TASK STATEMENT: Pictures aside, reproduce exactly each line from the one holding "GAS2 pin DO: D2 -> D26" through the last line of the material, both ends included.

RECORDS:
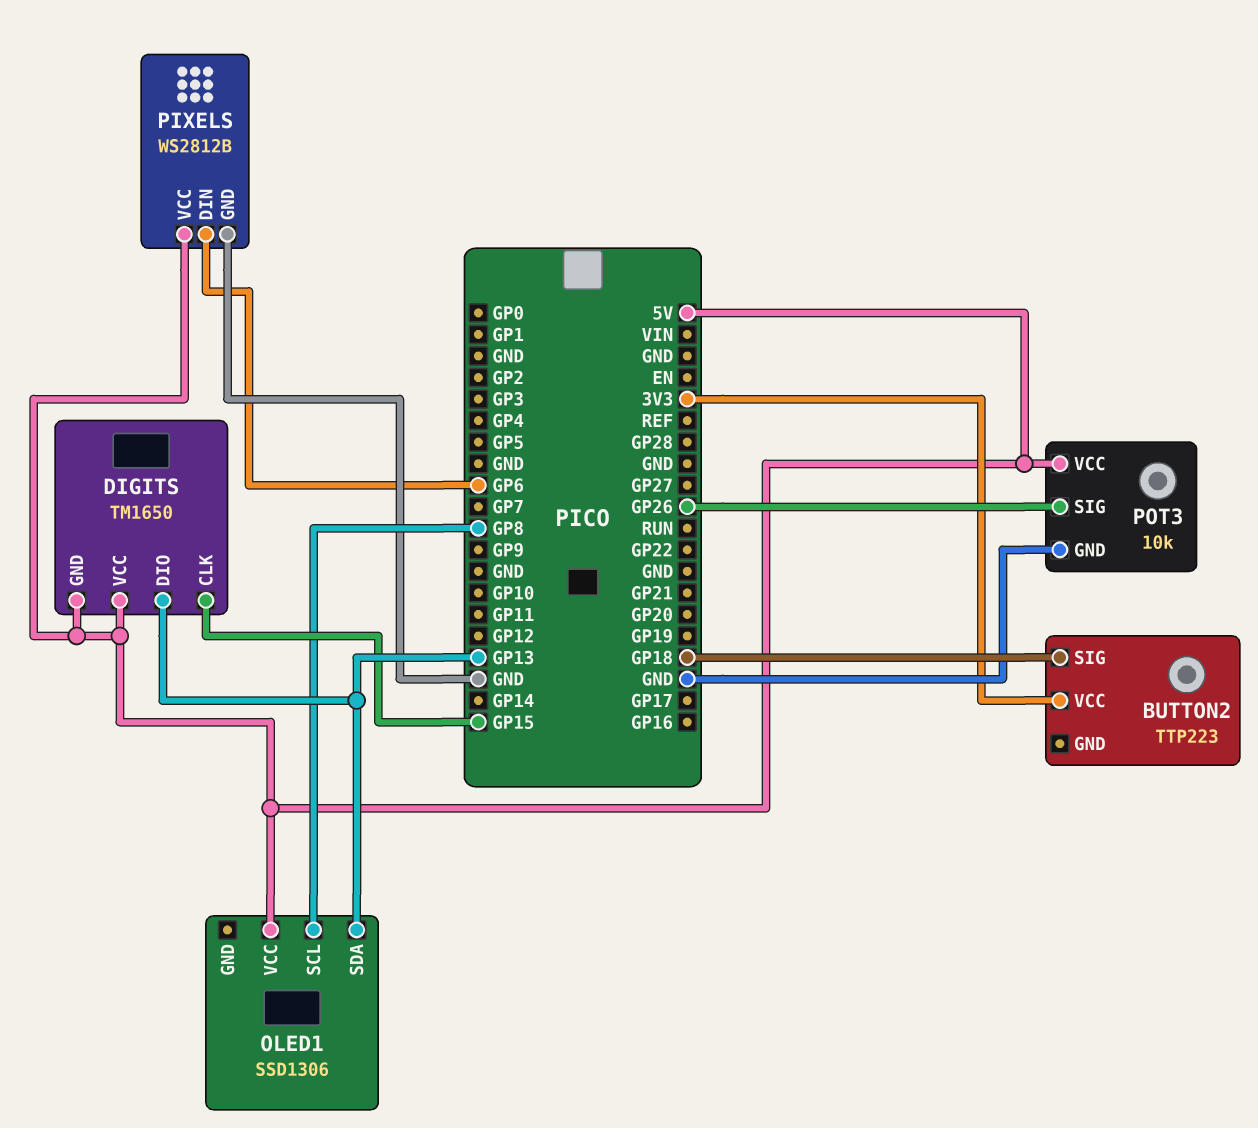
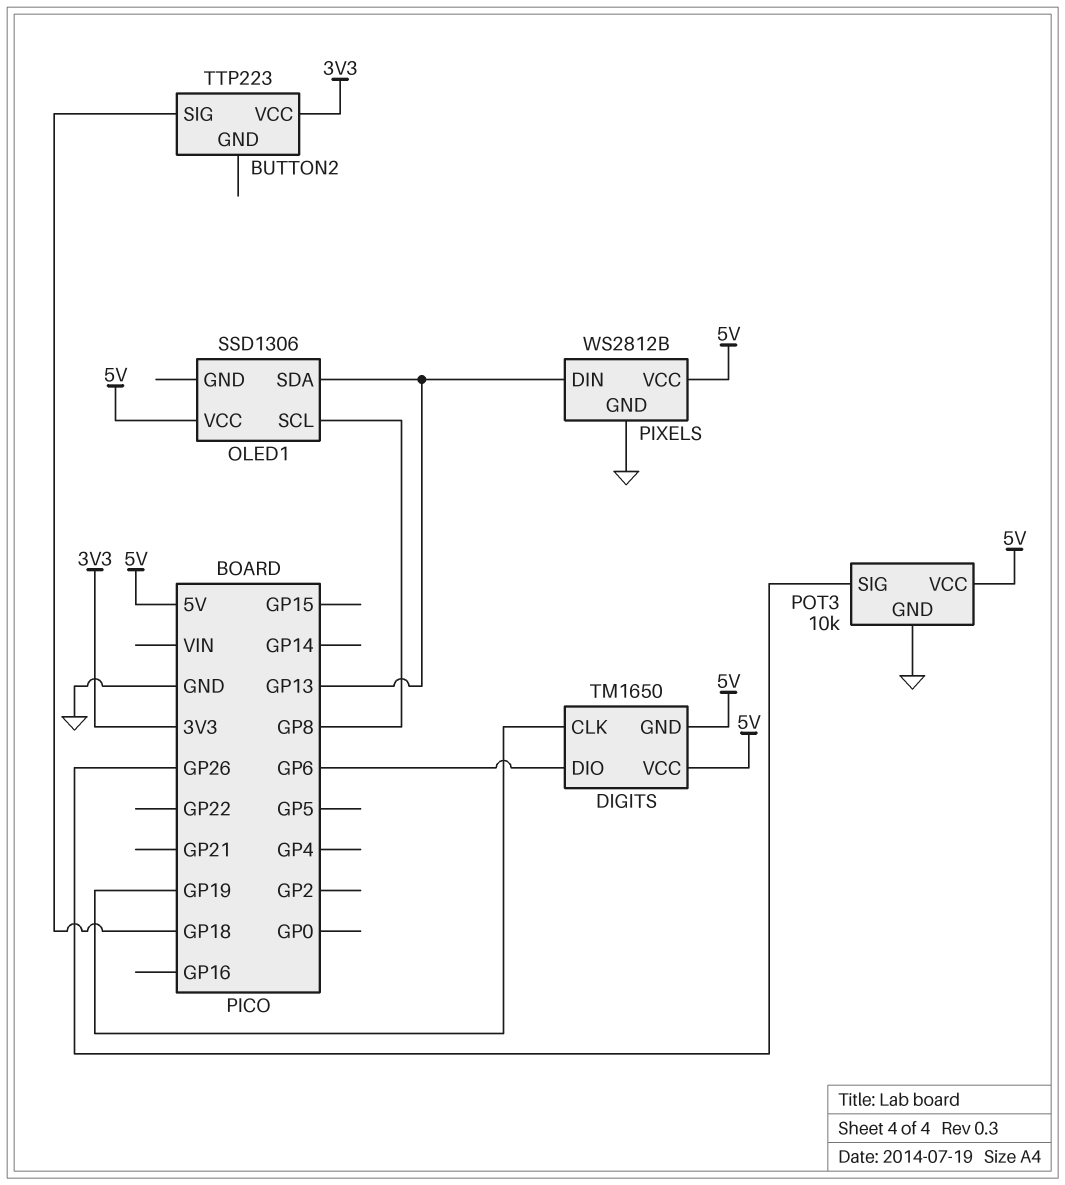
DIGITS pin CLK: GP15 -> GP19
DIGITS pin DIO: GP13 -> GP6
PIXELS pin DIN: GP6 -> GP13

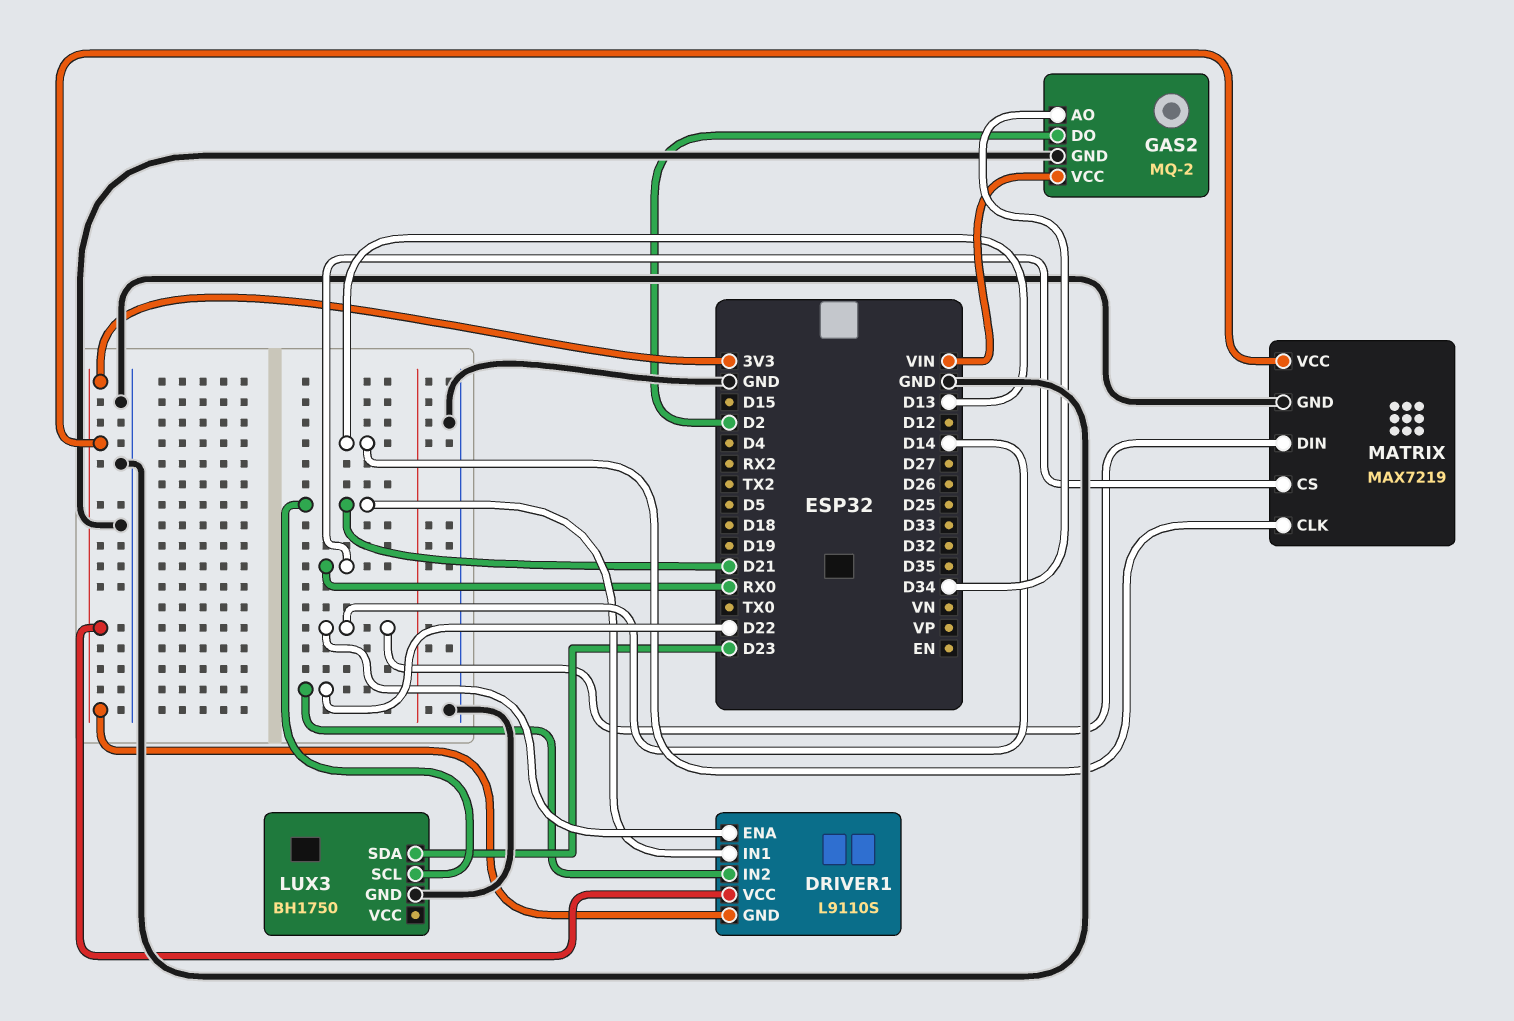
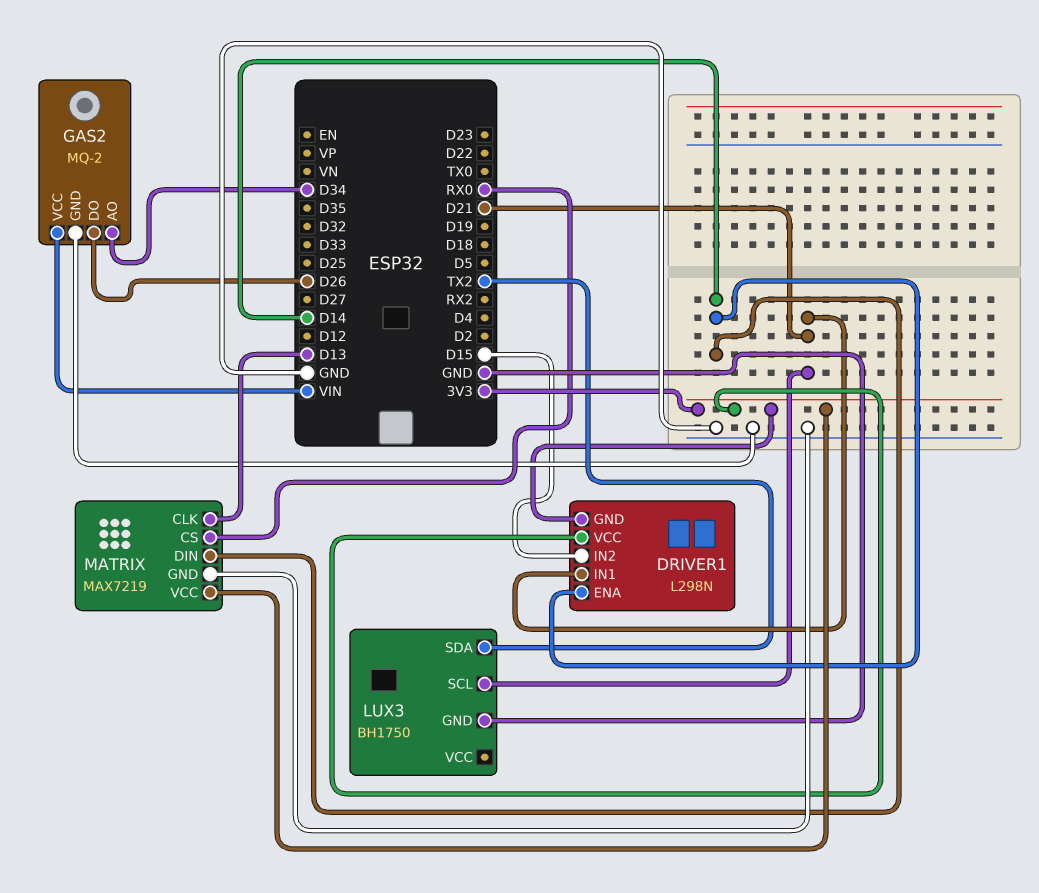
DRIVER1: L9110S -> L298N
DRIVER1 pin IN2: D22 -> D15
GAS2 pin DO: D2 -> D26
LUX3 pin SDA: D23 -> TX2

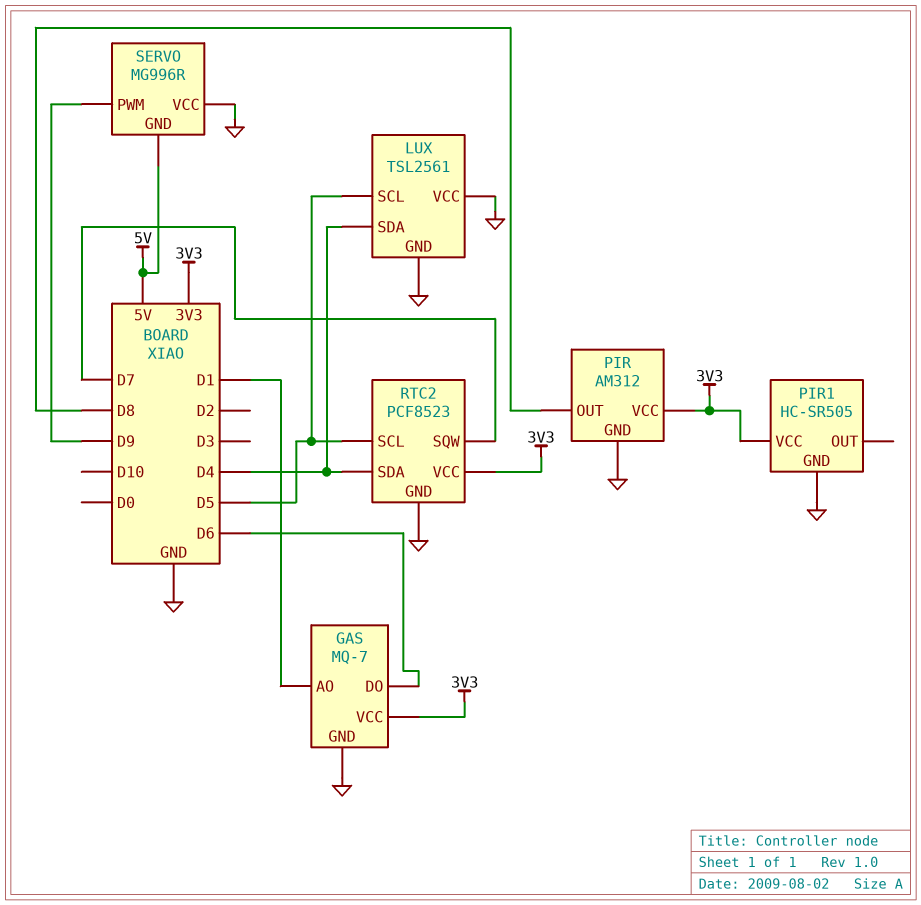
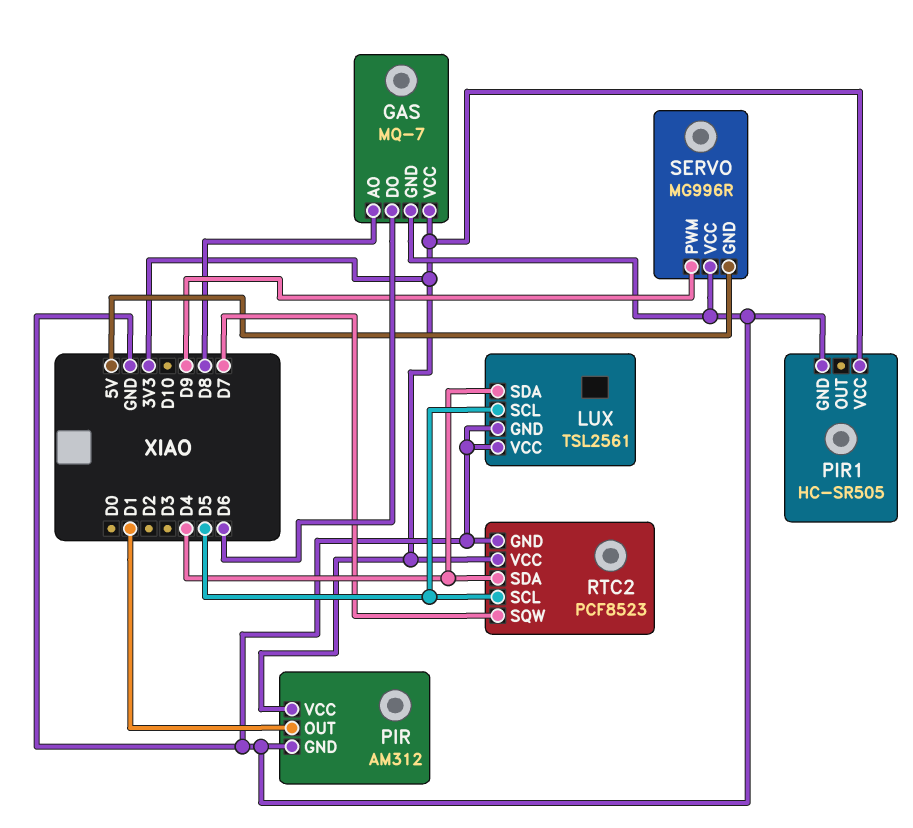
GAS pin AO: D1 -> D8
PIR pin OUT: D8 -> D1

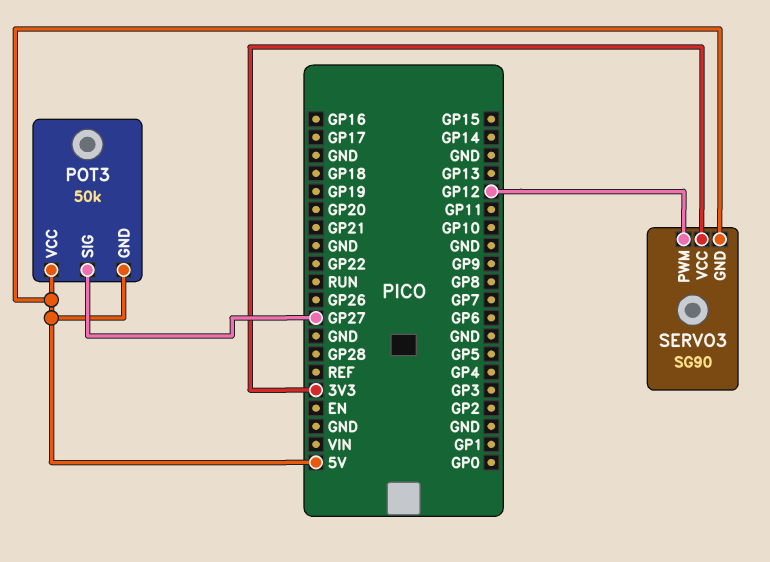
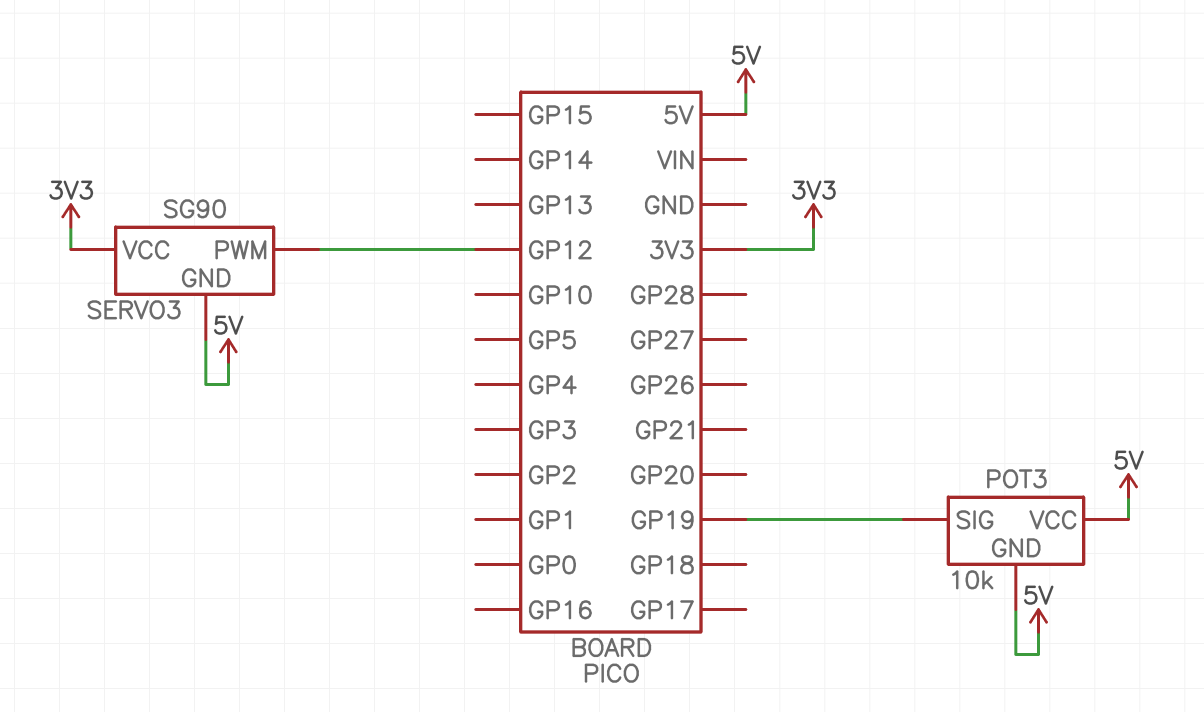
POT3: 50k -> 10k
POT3 pin SIG: GP27 -> GP19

RESPONSE:
GAS2 pin DO: D2 -> D26
LUX3 pin SDA: D23 -> TX2

GAS pin AO: D1 -> D8
PIR pin OUT: D8 -> D1

POT3: 50k -> 10k
POT3 pin SIG: GP27 -> GP19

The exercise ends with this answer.